> _Exercise directions_: Copy out every line of the data below that contains the string "returning", treating uppercase and lowercase as different.

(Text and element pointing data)
== == ==

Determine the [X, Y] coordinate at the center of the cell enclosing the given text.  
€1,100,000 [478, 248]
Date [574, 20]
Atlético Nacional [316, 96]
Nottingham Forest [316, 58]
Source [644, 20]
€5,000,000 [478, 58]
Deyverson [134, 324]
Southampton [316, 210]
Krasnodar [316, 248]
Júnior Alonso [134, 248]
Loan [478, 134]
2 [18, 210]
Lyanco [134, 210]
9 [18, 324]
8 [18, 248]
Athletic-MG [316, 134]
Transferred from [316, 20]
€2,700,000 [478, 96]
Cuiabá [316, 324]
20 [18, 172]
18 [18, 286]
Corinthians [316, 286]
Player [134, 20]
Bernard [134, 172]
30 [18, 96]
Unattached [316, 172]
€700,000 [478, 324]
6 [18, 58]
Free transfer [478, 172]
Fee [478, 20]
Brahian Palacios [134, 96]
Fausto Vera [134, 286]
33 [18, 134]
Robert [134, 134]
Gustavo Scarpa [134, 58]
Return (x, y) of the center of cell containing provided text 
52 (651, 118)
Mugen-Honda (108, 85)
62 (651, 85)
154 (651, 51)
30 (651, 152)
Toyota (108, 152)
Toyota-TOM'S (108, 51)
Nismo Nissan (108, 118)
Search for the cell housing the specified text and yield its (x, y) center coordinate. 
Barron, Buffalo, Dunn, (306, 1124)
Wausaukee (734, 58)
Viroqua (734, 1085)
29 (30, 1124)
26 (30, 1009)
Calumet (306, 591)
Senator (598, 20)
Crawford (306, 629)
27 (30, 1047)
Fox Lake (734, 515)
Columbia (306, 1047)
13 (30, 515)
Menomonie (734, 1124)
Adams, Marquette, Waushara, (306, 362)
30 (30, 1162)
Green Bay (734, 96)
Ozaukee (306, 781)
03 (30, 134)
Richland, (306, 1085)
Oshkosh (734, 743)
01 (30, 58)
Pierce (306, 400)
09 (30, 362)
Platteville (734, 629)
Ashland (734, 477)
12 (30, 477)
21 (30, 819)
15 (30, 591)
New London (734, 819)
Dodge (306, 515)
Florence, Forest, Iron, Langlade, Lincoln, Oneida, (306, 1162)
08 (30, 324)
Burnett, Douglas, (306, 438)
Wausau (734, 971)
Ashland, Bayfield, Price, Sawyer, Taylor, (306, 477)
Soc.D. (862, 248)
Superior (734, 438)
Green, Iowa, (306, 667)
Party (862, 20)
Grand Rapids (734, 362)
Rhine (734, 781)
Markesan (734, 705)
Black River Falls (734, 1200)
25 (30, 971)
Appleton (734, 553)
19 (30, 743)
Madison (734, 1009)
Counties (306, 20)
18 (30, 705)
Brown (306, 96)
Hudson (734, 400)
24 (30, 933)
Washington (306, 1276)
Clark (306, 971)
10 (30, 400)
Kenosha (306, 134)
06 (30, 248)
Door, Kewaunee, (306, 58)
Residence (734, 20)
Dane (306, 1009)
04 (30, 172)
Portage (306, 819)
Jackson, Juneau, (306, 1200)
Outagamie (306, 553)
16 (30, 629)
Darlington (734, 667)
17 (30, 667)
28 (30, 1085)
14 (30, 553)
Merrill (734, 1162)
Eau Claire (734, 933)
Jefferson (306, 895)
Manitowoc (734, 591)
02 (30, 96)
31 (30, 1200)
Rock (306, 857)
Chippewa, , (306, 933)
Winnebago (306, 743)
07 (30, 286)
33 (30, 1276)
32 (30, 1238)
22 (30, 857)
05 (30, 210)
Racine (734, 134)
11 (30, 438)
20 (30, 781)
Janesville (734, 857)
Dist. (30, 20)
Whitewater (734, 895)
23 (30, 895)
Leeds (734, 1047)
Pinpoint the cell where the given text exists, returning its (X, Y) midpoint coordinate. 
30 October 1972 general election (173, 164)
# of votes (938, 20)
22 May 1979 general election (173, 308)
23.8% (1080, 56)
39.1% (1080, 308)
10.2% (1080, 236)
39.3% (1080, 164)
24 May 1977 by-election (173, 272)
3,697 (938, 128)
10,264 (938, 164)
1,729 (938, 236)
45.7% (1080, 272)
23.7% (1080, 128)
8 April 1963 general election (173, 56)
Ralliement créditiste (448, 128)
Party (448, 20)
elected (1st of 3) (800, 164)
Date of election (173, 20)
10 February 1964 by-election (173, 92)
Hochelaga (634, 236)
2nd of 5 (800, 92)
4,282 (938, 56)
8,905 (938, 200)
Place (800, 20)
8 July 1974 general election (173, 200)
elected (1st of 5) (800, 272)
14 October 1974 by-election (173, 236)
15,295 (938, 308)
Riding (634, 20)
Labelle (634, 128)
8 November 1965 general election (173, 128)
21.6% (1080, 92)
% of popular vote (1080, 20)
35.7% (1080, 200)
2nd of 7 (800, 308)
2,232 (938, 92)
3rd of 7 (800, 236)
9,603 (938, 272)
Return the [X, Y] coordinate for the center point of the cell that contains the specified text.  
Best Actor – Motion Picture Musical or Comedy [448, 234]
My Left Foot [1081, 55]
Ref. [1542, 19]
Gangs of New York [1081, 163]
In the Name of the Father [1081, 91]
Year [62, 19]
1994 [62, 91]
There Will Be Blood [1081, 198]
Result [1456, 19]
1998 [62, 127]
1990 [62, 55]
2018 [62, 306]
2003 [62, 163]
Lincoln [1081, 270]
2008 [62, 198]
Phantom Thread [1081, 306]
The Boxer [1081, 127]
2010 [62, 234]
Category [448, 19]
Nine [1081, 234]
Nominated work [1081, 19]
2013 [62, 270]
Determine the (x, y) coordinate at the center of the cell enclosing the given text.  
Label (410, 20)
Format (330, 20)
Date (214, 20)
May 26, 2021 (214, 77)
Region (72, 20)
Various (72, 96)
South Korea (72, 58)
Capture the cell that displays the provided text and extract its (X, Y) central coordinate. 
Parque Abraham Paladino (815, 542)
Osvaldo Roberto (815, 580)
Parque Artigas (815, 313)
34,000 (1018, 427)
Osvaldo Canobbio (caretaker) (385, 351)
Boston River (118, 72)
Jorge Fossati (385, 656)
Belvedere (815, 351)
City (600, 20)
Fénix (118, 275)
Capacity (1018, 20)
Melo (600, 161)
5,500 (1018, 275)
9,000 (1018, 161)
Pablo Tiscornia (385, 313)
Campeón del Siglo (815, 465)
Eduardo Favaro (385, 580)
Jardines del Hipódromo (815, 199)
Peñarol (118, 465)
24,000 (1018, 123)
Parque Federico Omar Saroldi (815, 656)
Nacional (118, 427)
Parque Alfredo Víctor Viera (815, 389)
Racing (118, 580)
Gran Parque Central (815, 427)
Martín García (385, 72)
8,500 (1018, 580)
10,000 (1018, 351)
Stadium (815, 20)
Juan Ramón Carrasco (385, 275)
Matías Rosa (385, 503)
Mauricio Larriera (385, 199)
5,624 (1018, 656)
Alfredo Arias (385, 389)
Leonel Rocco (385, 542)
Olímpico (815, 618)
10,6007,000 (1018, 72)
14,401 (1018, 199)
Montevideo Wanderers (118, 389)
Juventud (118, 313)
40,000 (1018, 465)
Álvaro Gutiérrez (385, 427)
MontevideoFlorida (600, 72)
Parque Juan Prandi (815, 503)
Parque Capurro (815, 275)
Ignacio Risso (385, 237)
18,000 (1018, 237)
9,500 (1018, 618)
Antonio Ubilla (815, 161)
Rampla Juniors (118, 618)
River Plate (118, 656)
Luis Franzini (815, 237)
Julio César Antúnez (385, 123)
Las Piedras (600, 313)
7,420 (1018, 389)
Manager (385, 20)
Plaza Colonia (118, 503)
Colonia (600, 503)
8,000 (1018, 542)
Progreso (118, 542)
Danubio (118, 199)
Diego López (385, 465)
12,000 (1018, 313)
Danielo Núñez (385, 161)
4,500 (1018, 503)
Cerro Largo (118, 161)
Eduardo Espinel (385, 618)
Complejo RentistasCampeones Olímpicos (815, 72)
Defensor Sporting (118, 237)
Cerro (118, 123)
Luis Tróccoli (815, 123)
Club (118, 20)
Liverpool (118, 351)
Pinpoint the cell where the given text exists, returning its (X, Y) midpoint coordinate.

== == ==

> _Answer to the task_:
Pinpoint the cell where the given text exists, returning its (X, Y) midpoint coordinate. 
Pinpoint the cell where the given text exists, returning its (X, Y) midpoint coordinate.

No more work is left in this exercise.